##### Given data

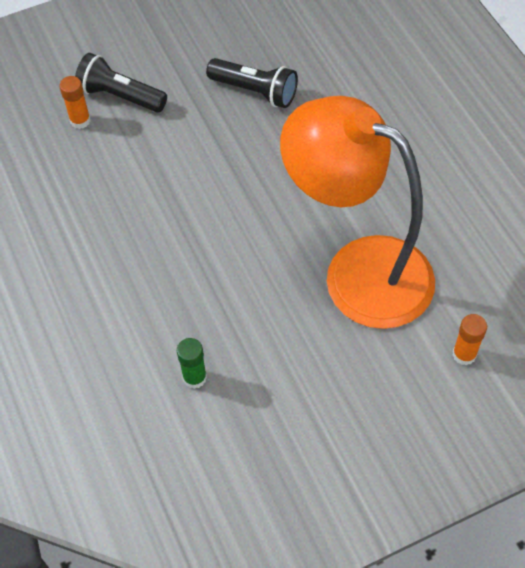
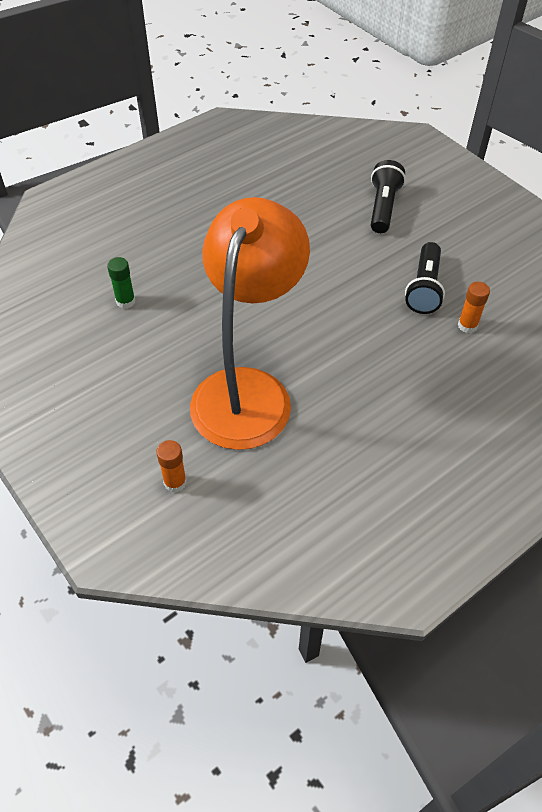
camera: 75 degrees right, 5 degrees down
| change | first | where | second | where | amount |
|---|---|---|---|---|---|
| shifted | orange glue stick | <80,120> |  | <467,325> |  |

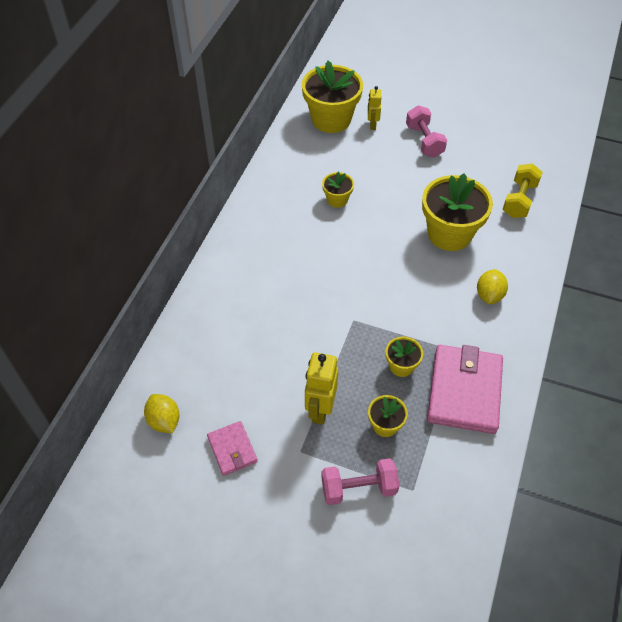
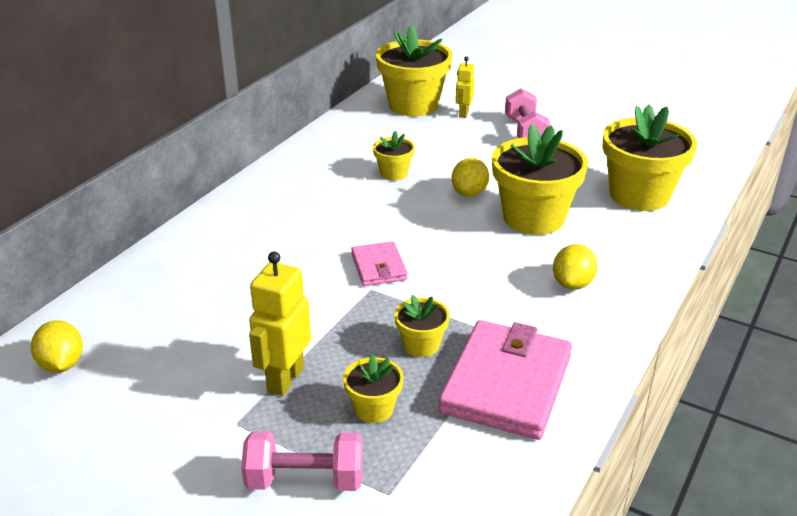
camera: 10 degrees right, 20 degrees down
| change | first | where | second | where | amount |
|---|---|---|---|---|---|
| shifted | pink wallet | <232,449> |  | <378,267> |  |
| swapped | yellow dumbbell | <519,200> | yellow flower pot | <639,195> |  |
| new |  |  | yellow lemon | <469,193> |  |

##########

## Aim of the exercise
Your answer must be the line containing "shifted | pink" and every line after it through the end of the records above, reproduced exactly and alone.

## Solved exercise
| shifted | pink wallet | <232,449> |  | <378,267> |  |
| swapped | yellow dumbbell | <519,200> | yellow flower pot | <639,195> |  |
| new |  |  | yellow lemon | <469,193> |  |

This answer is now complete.